> _EXERCISE OBJECTIVE_
Nothing is needed except the lines below that run from the one with "nightstand: (167, 515)" through the one with "window: (174, 69) -> (167, 362), moved", repeated exactly.

> _DATA FOR ANALYSIS_
----------------------------------------

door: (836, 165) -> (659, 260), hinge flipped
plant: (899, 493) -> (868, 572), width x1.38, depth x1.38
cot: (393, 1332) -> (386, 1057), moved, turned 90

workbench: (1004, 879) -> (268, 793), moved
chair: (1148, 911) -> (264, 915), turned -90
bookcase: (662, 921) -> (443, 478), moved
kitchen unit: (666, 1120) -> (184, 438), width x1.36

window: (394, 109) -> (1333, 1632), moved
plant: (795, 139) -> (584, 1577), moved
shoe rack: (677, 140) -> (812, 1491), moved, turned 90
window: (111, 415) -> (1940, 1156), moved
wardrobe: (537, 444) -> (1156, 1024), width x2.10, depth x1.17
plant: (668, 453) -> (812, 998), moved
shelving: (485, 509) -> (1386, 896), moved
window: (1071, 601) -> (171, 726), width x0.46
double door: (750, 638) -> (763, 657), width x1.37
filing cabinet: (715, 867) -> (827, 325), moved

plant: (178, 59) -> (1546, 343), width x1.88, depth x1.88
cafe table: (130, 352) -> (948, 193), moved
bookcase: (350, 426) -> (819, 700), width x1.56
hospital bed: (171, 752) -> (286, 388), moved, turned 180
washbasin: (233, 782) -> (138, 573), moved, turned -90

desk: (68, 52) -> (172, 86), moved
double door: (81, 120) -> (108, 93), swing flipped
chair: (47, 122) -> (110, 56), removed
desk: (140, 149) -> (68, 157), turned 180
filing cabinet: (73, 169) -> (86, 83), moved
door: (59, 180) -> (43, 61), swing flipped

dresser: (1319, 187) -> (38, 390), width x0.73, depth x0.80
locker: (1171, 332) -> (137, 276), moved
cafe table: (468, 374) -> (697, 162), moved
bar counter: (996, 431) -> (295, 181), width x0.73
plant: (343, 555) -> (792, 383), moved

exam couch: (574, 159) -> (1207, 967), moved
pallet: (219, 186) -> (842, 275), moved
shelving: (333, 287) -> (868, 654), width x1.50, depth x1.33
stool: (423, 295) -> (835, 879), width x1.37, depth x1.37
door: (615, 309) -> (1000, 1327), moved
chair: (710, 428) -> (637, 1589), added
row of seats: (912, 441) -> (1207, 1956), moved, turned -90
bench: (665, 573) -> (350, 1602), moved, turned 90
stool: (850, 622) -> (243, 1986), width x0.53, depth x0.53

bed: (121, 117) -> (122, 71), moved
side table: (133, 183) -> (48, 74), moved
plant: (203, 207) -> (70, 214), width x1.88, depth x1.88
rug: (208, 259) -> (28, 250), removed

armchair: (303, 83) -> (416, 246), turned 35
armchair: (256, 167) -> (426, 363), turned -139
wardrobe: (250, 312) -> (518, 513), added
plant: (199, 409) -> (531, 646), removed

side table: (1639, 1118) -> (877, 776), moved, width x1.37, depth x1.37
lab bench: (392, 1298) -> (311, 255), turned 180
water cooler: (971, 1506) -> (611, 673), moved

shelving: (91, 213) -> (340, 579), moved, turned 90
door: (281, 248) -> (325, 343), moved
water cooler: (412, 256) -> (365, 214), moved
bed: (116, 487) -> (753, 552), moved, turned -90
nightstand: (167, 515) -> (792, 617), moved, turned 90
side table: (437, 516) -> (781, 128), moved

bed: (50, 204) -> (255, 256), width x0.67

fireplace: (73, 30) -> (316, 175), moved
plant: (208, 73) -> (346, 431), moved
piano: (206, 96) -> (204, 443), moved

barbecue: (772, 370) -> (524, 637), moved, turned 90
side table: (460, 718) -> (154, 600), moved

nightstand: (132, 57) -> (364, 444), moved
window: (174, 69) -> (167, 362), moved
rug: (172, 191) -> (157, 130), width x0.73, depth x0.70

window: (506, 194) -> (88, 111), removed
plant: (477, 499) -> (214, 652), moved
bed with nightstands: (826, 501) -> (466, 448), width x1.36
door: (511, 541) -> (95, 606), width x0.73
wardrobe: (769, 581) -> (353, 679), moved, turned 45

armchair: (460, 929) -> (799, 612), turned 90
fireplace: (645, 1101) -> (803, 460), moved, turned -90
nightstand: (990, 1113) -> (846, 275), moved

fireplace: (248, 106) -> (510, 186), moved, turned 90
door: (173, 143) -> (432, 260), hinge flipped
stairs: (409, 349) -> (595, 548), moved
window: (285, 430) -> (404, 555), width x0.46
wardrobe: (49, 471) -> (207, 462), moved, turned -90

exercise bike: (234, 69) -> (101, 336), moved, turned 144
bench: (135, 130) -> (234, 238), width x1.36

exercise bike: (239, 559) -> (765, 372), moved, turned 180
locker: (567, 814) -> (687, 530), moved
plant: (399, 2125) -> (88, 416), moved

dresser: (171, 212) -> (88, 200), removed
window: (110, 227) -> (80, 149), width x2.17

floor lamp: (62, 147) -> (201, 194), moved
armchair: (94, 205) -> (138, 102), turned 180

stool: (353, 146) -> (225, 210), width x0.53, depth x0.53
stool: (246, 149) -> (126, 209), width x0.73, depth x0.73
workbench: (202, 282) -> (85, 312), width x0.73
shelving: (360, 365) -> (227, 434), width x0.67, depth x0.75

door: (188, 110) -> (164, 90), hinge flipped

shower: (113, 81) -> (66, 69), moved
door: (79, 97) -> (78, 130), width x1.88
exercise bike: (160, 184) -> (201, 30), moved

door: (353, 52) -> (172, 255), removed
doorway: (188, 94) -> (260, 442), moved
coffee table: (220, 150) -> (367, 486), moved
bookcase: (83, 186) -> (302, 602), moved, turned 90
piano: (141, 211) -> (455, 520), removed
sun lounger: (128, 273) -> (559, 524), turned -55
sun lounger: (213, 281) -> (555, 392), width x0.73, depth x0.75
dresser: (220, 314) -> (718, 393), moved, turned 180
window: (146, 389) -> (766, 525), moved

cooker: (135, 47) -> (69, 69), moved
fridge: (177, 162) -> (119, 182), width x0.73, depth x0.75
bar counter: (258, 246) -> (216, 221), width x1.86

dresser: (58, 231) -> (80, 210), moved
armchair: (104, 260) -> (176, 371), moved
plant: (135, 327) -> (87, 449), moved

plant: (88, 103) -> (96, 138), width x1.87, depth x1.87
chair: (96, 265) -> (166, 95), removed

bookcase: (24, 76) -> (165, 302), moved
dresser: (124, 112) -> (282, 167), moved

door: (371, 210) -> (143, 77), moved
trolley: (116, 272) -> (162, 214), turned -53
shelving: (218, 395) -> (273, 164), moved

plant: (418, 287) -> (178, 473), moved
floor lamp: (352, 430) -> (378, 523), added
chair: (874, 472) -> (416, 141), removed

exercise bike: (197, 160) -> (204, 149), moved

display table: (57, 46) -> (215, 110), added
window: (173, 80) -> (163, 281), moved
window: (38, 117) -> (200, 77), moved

----------------------------------------

> _TASK RESULT_
nightstand: (167, 515) -> (792, 617), moved, turned 90
side table: (437, 516) -> (781, 128), moved

bed: (50, 204) -> (255, 256), width x0.67

fireplace: (73, 30) -> (316, 175), moved
plant: (208, 73) -> (346, 431), moved
piano: (206, 96) -> (204, 443), moved

barbecue: (772, 370) -> (524, 637), moved, turned 90
side table: (460, 718) -> (154, 600), moved

nightstand: (132, 57) -> (364, 444), moved
window: (174, 69) -> (167, 362), moved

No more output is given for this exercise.